The records that follow are to be given again exactly, with their pictures omitted.

Detected change data
- Opening Delimiter -
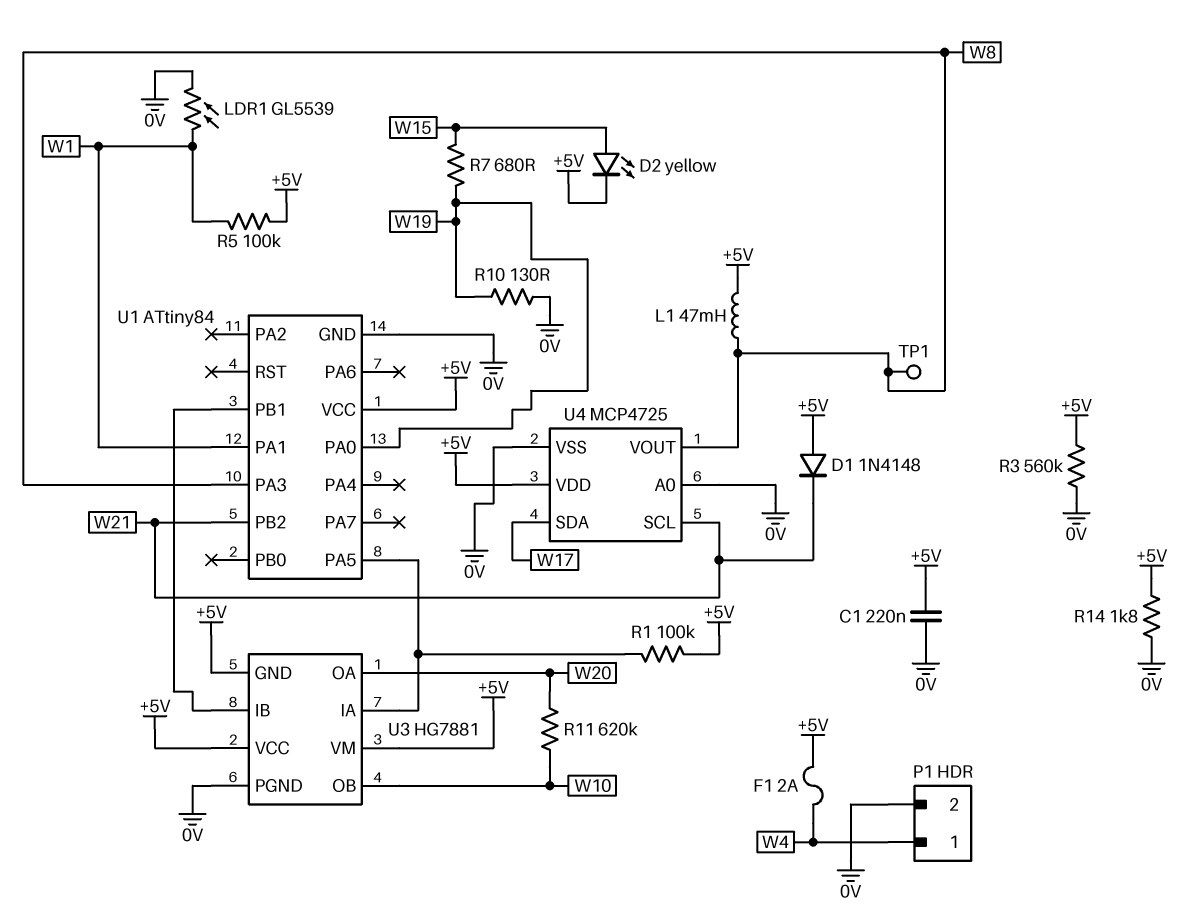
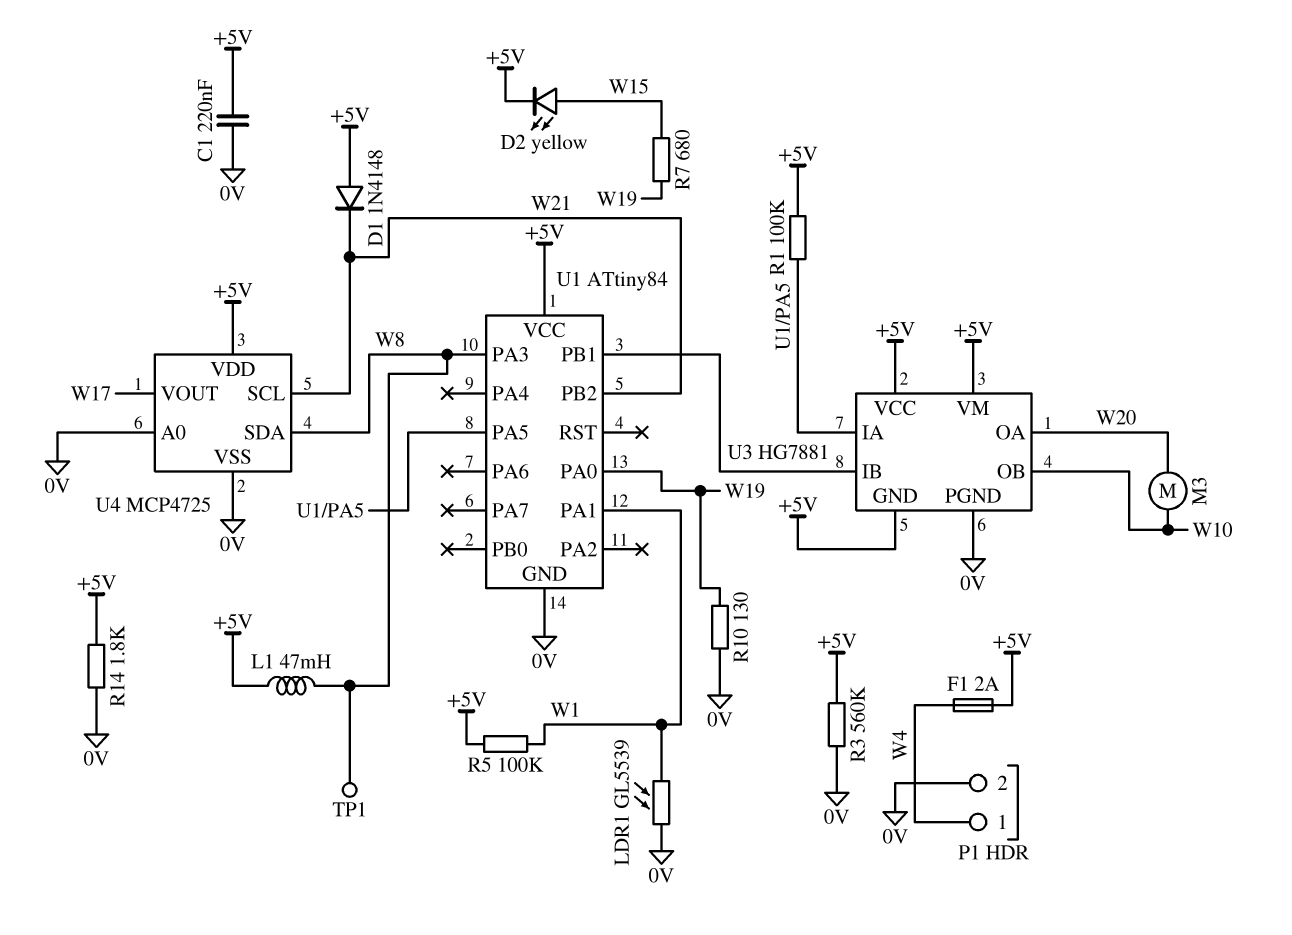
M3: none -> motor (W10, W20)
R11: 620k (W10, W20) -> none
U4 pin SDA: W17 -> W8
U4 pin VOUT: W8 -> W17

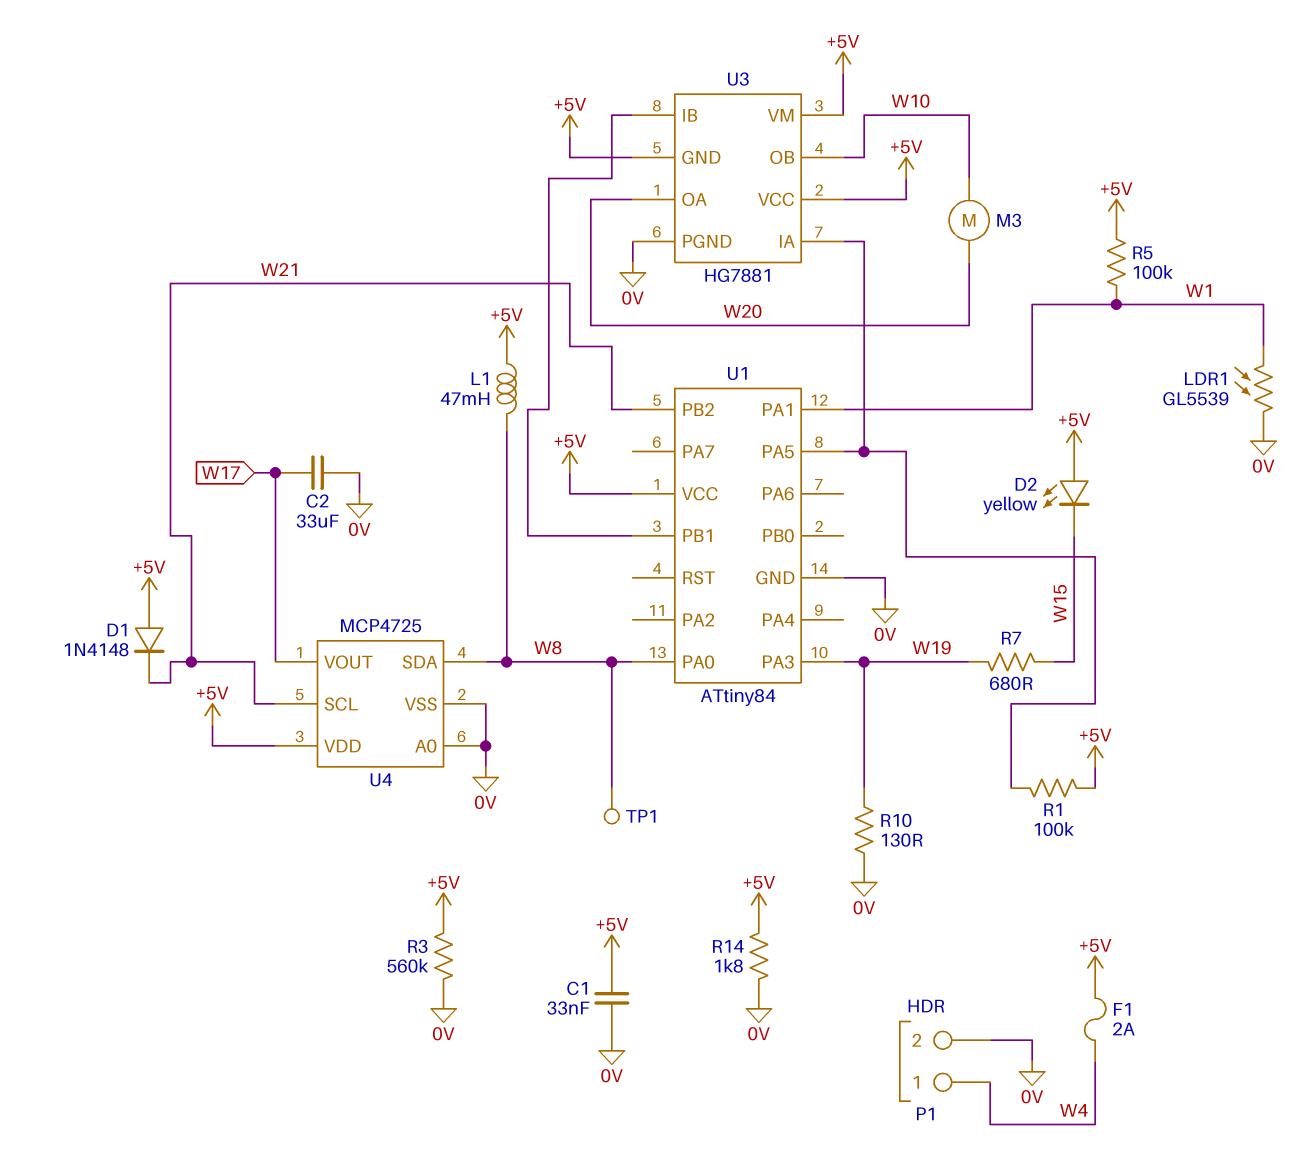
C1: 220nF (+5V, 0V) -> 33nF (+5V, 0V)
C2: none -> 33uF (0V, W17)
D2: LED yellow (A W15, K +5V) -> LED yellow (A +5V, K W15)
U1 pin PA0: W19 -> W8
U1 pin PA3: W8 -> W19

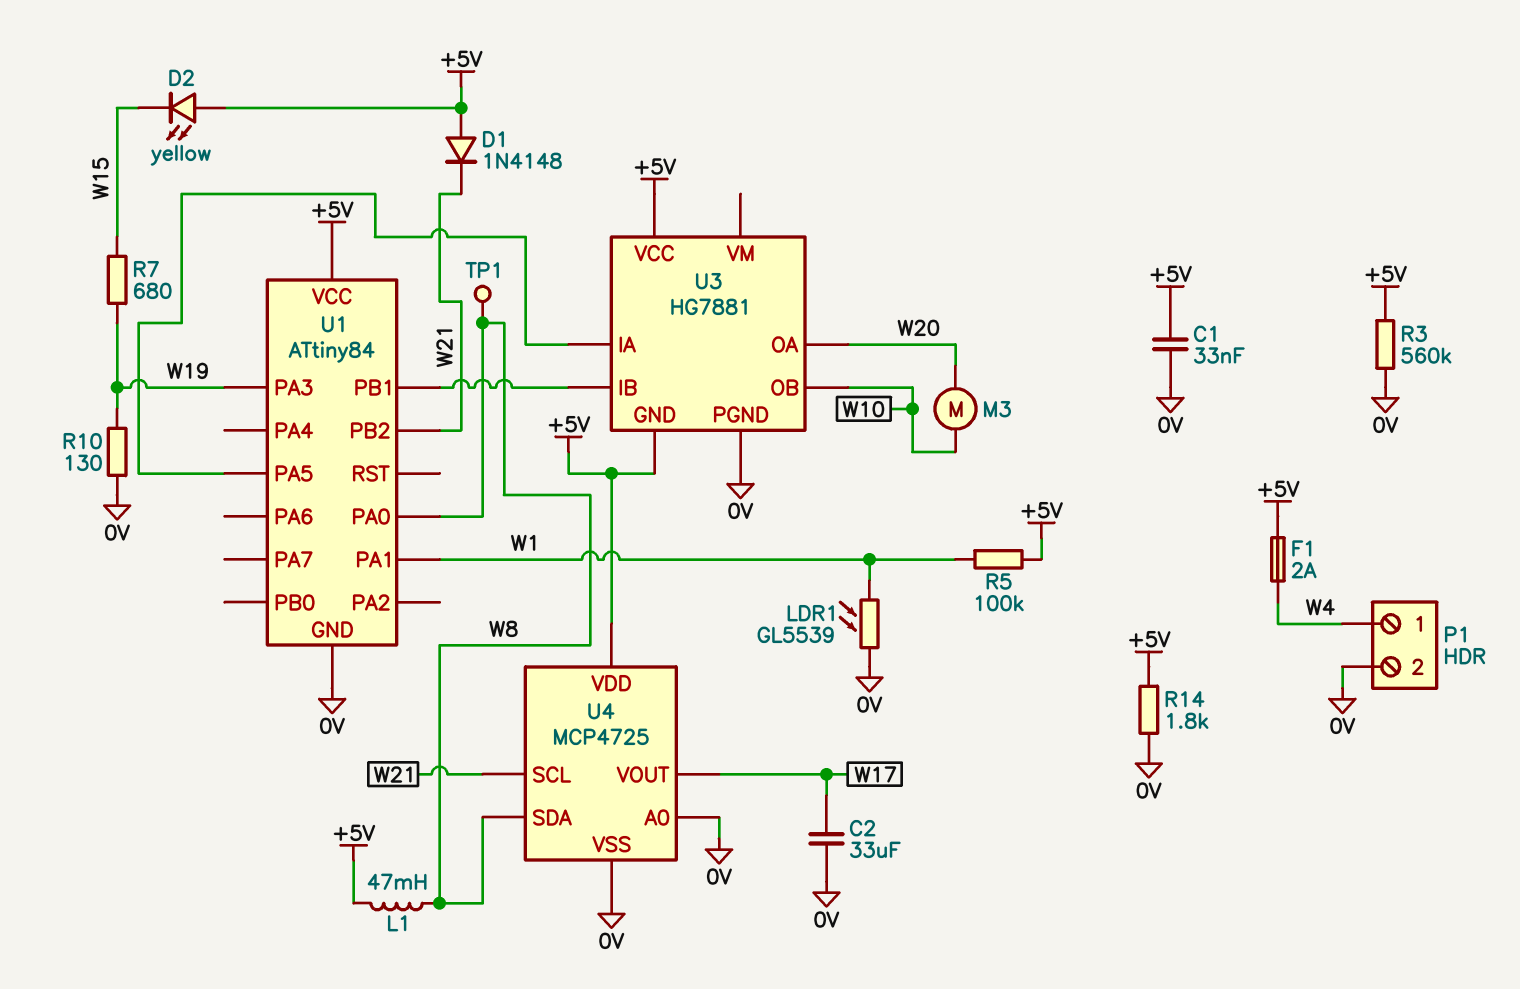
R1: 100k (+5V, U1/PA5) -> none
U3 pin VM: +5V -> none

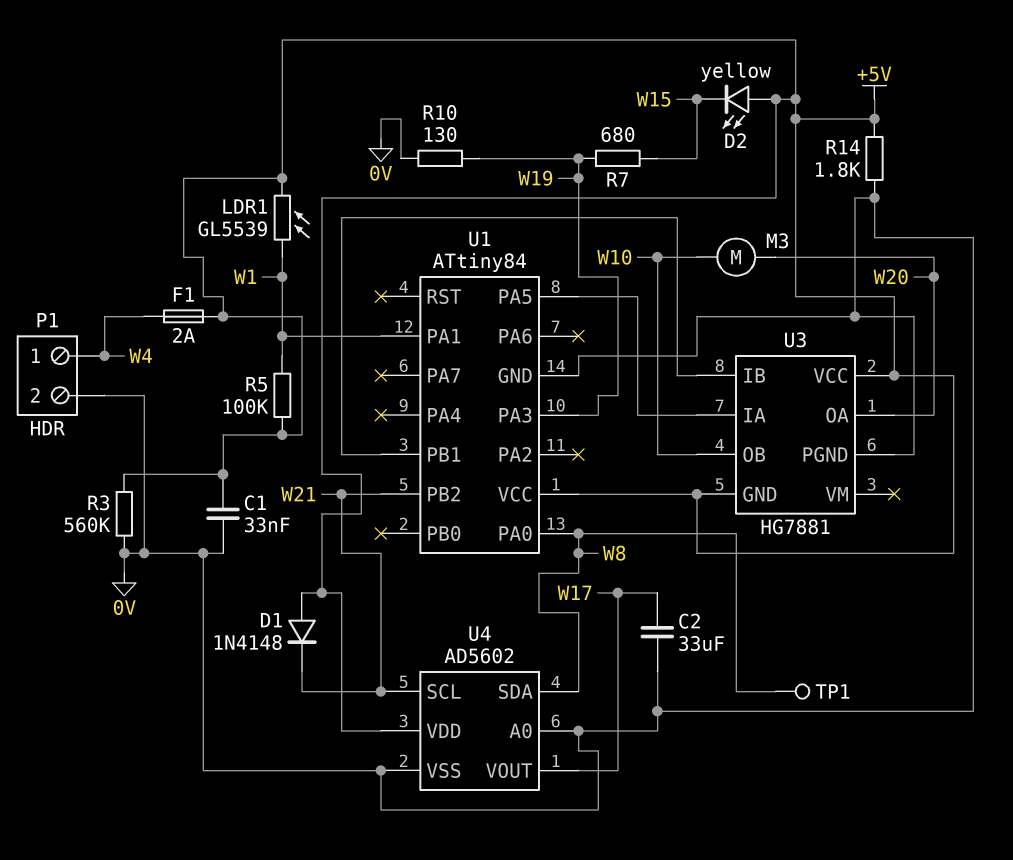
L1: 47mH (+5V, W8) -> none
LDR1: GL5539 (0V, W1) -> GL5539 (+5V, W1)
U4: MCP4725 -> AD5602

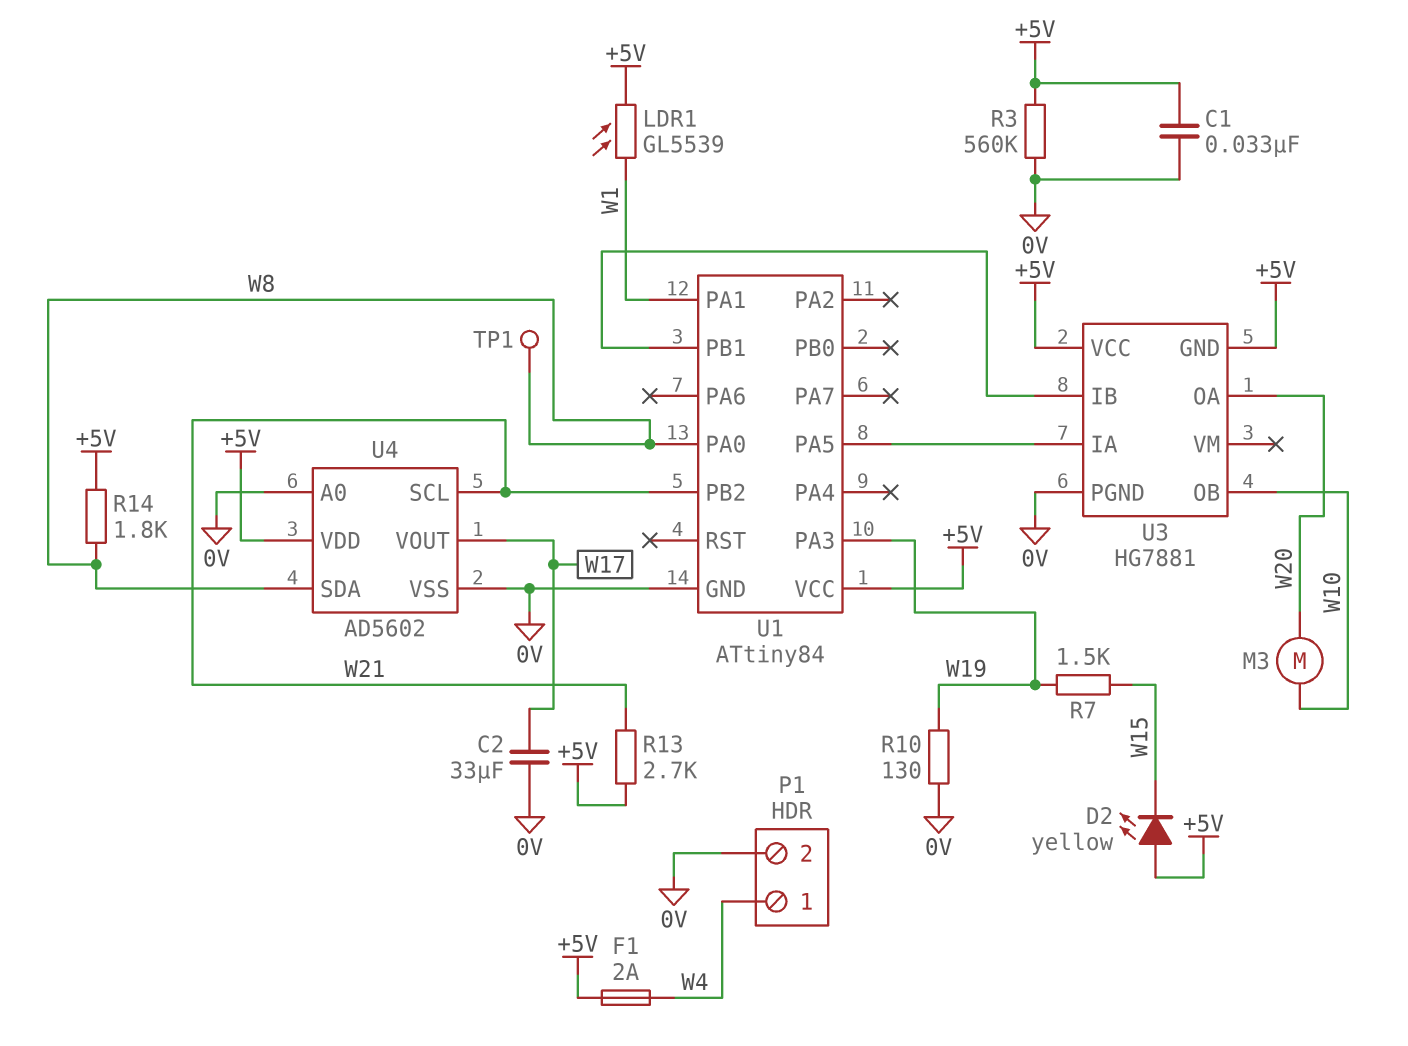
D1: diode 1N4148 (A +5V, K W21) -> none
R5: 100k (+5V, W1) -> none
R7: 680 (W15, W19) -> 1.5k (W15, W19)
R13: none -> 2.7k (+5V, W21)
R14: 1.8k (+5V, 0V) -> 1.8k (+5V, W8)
- Closing Delimiter -
__TASK ANSWER__:
M3: none -> motor (W10, W20)
R11: 620k (W10, W20) -> none
U4 pin SDA: W17 -> W8
U4 pin VOUT: W8 -> W17

C1: 220nF (+5V, 0V) -> 33nF (+5V, 0V)
C2: none -> 33uF (0V, W17)
D2: LED yellow (A W15, K +5V) -> LED yellow (A +5V, K W15)
U1 pin PA0: W19 -> W8
U1 pin PA3: W8 -> W19

R1: 100k (+5V, U1/PA5) -> none
U3 pin VM: +5V -> none

L1: 47mH (+5V, W8) -> none
LDR1: GL5539 (0V, W1) -> GL5539 (+5V, W1)
U4: MCP4725 -> AD5602

D1: diode 1N4148 (A +5V, K W21) -> none
R5: 100k (+5V, W1) -> none
R7: 680 (W15, W19) -> 1.5k (W15, W19)
R13: none -> 2.7k (+5V, W21)
R14: 1.8k (+5V, 0V) -> 1.8k (+5V, W8)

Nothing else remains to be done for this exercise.